WHAT NEEDS TO BE DONE:
Please reproduce every record, keeping each one exactly as written.
[[ INPUT, beginning ]]
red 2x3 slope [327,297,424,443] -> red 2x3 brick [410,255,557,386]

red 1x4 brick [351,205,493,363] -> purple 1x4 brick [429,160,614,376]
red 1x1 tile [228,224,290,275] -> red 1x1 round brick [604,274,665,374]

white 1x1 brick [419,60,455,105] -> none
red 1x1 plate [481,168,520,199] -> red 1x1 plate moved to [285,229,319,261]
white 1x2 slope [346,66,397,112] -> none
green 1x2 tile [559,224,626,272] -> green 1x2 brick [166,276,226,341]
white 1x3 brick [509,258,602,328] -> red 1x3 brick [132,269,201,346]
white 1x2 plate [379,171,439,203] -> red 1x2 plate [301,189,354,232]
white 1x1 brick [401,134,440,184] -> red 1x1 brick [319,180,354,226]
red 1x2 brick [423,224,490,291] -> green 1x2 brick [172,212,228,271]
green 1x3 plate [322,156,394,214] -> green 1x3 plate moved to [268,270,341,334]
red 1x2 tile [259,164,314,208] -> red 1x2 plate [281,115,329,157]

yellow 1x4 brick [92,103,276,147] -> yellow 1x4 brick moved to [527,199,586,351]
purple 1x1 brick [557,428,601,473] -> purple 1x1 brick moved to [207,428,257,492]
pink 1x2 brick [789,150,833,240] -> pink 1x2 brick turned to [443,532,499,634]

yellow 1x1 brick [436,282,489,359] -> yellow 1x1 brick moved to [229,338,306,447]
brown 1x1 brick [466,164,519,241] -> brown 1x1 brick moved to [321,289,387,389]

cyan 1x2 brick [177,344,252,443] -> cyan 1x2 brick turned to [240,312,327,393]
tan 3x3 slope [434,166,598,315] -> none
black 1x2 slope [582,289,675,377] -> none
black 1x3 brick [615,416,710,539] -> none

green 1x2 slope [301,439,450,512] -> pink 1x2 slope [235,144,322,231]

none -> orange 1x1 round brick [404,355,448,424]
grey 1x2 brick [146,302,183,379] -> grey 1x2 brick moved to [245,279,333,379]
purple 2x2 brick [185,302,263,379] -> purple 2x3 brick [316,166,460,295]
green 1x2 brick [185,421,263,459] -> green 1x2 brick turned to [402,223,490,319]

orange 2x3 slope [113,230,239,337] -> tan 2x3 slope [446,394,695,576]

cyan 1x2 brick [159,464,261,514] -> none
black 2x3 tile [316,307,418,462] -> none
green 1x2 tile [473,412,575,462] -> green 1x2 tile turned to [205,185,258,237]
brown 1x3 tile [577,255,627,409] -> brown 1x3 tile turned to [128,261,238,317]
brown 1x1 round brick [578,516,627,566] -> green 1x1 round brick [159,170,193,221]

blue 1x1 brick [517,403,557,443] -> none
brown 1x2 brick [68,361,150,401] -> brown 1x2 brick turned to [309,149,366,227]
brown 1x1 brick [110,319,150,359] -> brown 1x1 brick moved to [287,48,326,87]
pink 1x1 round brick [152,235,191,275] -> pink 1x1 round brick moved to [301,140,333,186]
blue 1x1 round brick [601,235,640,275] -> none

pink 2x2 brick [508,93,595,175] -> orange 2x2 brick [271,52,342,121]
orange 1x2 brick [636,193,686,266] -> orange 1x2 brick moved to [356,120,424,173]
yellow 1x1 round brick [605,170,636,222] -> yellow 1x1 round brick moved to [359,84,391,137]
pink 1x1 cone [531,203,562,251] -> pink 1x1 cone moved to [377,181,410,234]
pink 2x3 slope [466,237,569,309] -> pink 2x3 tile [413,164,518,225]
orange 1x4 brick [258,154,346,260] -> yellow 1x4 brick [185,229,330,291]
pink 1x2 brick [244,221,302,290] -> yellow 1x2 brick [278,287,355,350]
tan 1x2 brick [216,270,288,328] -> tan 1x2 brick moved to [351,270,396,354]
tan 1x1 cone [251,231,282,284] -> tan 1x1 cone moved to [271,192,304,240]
[[ INPUT, end ]]
PROBLEM SOLUTION:
red 2x3 slope [327,297,424,443] -> red 2x3 brick [410,255,557,386]

red 1x4 brick [351,205,493,363] -> purple 1x4 brick [429,160,614,376]
red 1x1 tile [228,224,290,275] -> red 1x1 round brick [604,274,665,374]

white 1x1 brick [419,60,455,105] -> none
red 1x1 plate [481,168,520,199] -> red 1x1 plate moved to [285,229,319,261]
white 1x2 slope [346,66,397,112] -> none
green 1x2 tile [559,224,626,272] -> green 1x2 brick [166,276,226,341]
white 1x3 brick [509,258,602,328] -> red 1x3 brick [132,269,201,346]
white 1x2 plate [379,171,439,203] -> red 1x2 plate [301,189,354,232]
white 1x1 brick [401,134,440,184] -> red 1x1 brick [319,180,354,226]
red 1x2 brick [423,224,490,291] -> green 1x2 brick [172,212,228,271]
green 1x3 plate [322,156,394,214] -> green 1x3 plate moved to [268,270,341,334]
red 1x2 tile [259,164,314,208] -> red 1x2 plate [281,115,329,157]

yellow 1x4 brick [92,103,276,147] -> yellow 1x4 brick moved to [527,199,586,351]
purple 1x1 brick [557,428,601,473] -> purple 1x1 brick moved to [207,428,257,492]
pink 1x2 brick [789,150,833,240] -> pink 1x2 brick turned to [443,532,499,634]

yellow 1x1 brick [436,282,489,359] -> yellow 1x1 brick moved to [229,338,306,447]
brown 1x1 brick [466,164,519,241] -> brown 1x1 brick moved to [321,289,387,389]

cyan 1x2 brick [177,344,252,443] -> cyan 1x2 brick turned to [240,312,327,393]
tan 3x3 slope [434,166,598,315] -> none
black 1x2 slope [582,289,675,377] -> none
black 1x3 brick [615,416,710,539] -> none

green 1x2 slope [301,439,450,512] -> pink 1x2 slope [235,144,322,231]

none -> orange 1x1 round brick [404,355,448,424]
grey 1x2 brick [146,302,183,379] -> grey 1x2 brick moved to [245,279,333,379]
purple 2x2 brick [185,302,263,379] -> purple 2x3 brick [316,166,460,295]
green 1x2 brick [185,421,263,459] -> green 1x2 brick turned to [402,223,490,319]

orange 2x3 slope [113,230,239,337] -> tan 2x3 slope [446,394,695,576]

cyan 1x2 brick [159,464,261,514] -> none
black 2x3 tile [316,307,418,462] -> none
green 1x2 tile [473,412,575,462] -> green 1x2 tile turned to [205,185,258,237]
brown 1x3 tile [577,255,627,409] -> brown 1x3 tile turned to [128,261,238,317]
brown 1x1 round brick [578,516,627,566] -> green 1x1 round brick [159,170,193,221]

blue 1x1 brick [517,403,557,443] -> none
brown 1x2 brick [68,361,150,401] -> brown 1x2 brick turned to [309,149,366,227]
brown 1x1 brick [110,319,150,359] -> brown 1x1 brick moved to [287,48,326,87]
pink 1x1 round brick [152,235,191,275] -> pink 1x1 round brick moved to [301,140,333,186]
blue 1x1 round brick [601,235,640,275] -> none

pink 2x2 brick [508,93,595,175] -> orange 2x2 brick [271,52,342,121]
orange 1x2 brick [636,193,686,266] -> orange 1x2 brick moved to [356,120,424,173]
yellow 1x1 round brick [605,170,636,222] -> yellow 1x1 round brick moved to [359,84,391,137]
pink 1x1 cone [531,203,562,251] -> pink 1x1 cone moved to [377,181,410,234]
pink 2x3 slope [466,237,569,309] -> pink 2x3 tile [413,164,518,225]
orange 1x4 brick [258,154,346,260] -> yellow 1x4 brick [185,229,330,291]
pink 1x2 brick [244,221,302,290] -> yellow 1x2 brick [278,287,355,350]
tan 1x2 brick [216,270,288,328] -> tan 1x2 brick moved to [351,270,396,354]
tan 1x1 cone [251,231,282,284] -> tan 1x1 cone moved to [271,192,304,240]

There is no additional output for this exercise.